#### [Given data]
+ + + + +

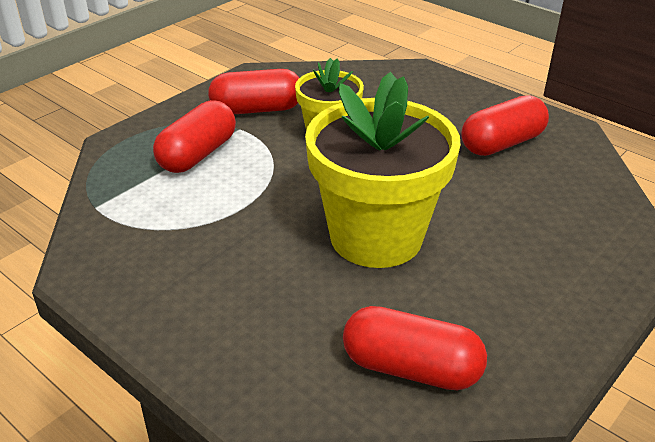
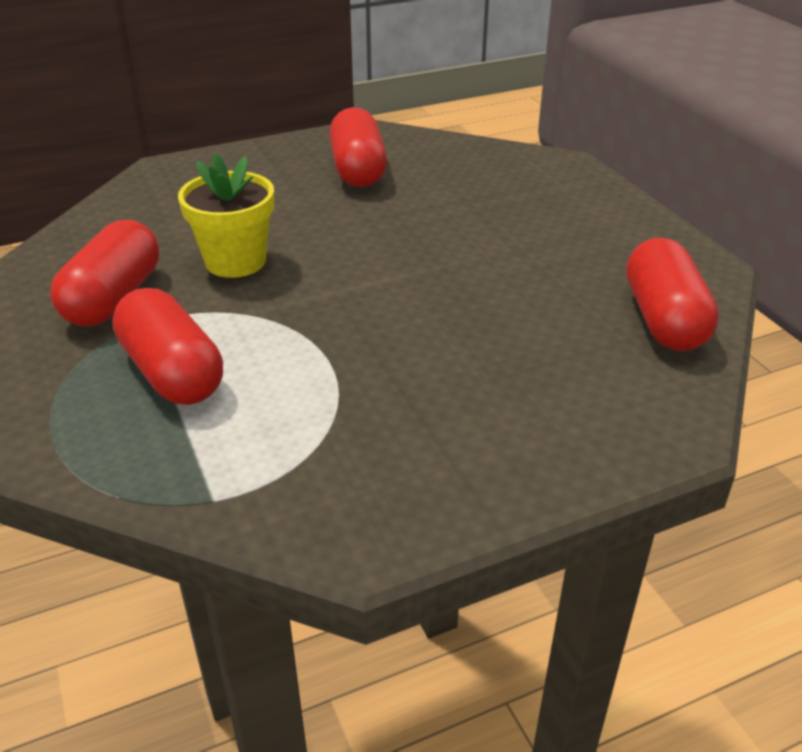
camera: 65 degrees left, 0 degrees up
(376, 237) = (457, 284): yellow flower pot -> none
(411, 368) = (664, 319): red capsule -> red capsule turned 45 degrees counterclockwise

+ + + + +

#### [Problem statement]
Each line above should be returned exactly as written, apart from any pictures.

#### [Task result]
camera: 65 degrees left, 0 degrees up
(376, 237) = (457, 284): yellow flower pot -> none
(411, 368) = (664, 319): red capsule -> red capsule turned 45 degrees counterclockwise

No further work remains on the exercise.